> [Action item]: The reply should be one number: how many lines of the data below contain "dekafel".

- - -

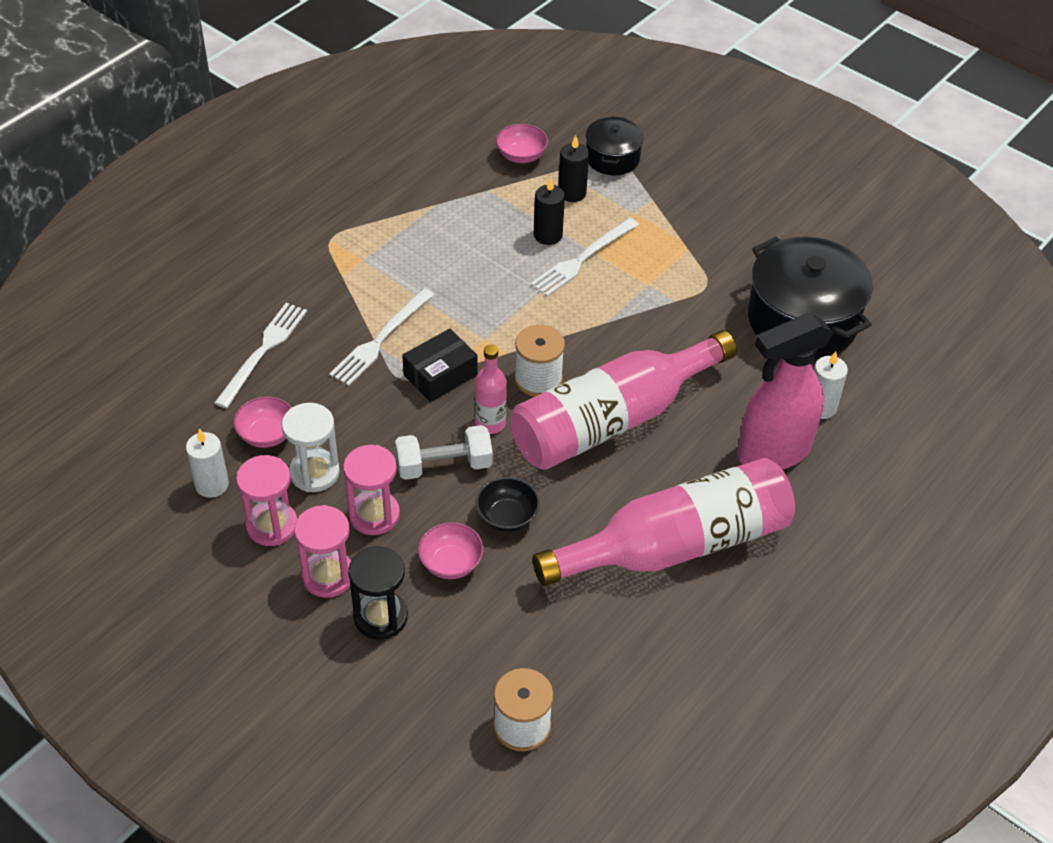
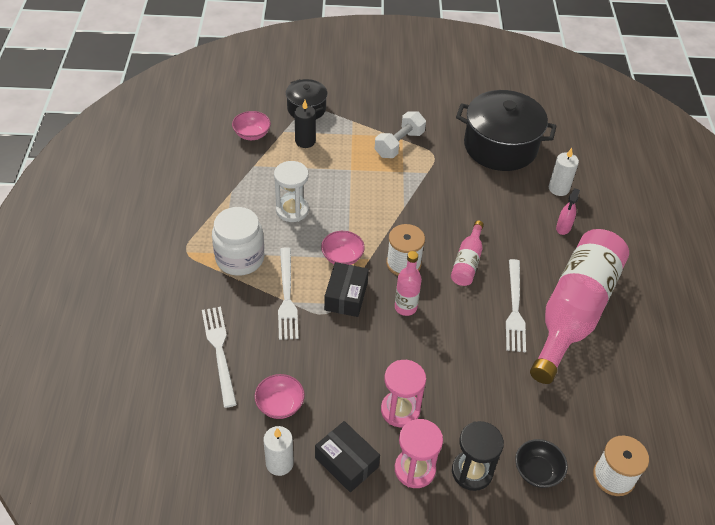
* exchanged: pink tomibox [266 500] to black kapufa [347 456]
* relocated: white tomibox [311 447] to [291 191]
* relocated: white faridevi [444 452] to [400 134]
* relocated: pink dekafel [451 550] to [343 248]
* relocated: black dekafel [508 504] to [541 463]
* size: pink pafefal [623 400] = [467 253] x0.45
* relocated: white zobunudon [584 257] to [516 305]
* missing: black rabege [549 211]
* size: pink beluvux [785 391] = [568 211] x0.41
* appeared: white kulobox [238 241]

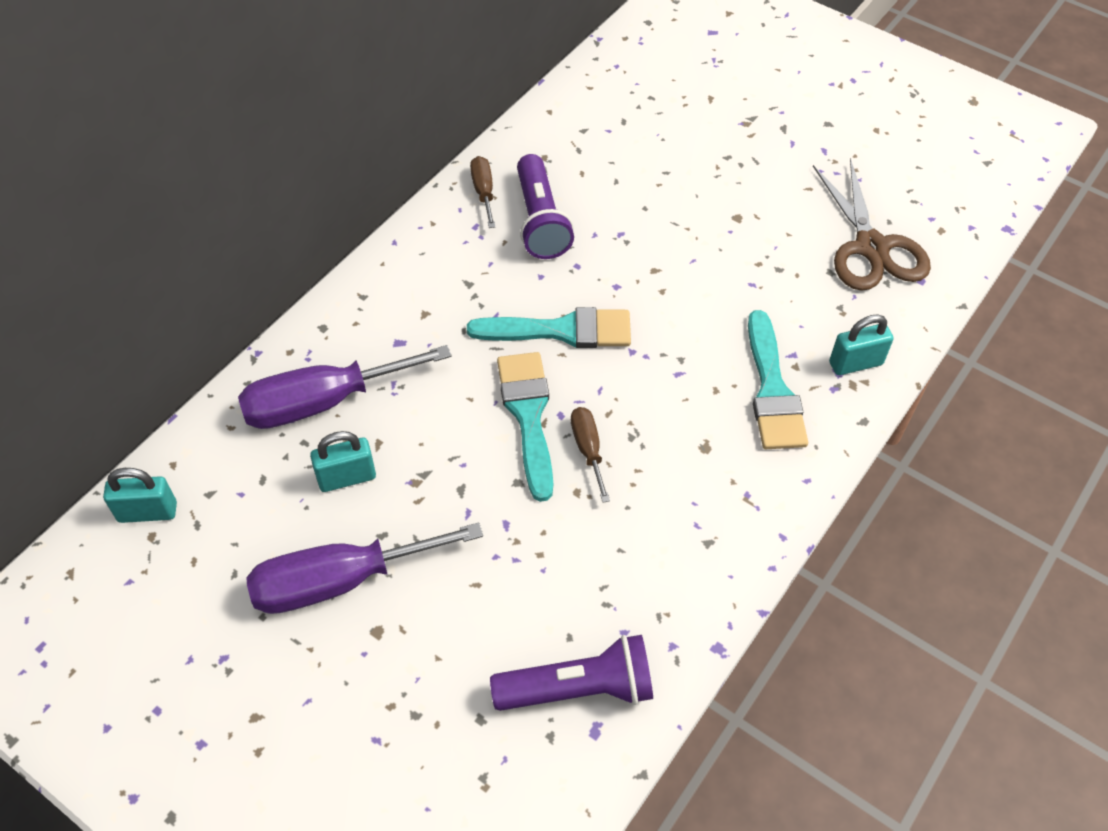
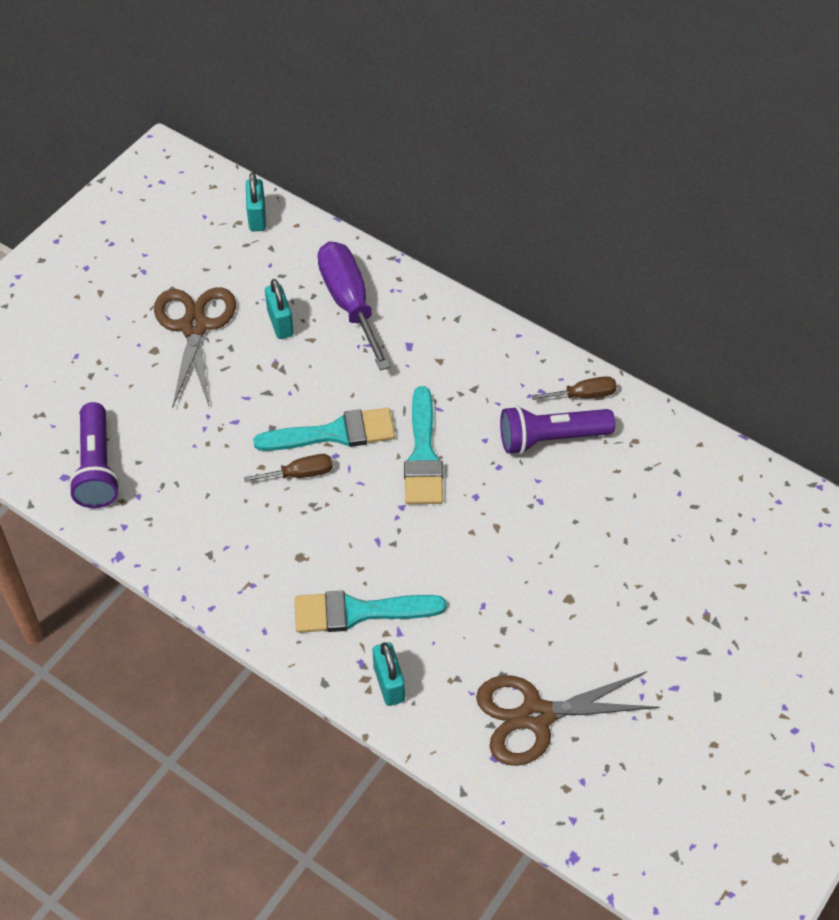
* exchanged: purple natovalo [364 568] to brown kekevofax [195 347]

- - -

> [Exercise result]: 2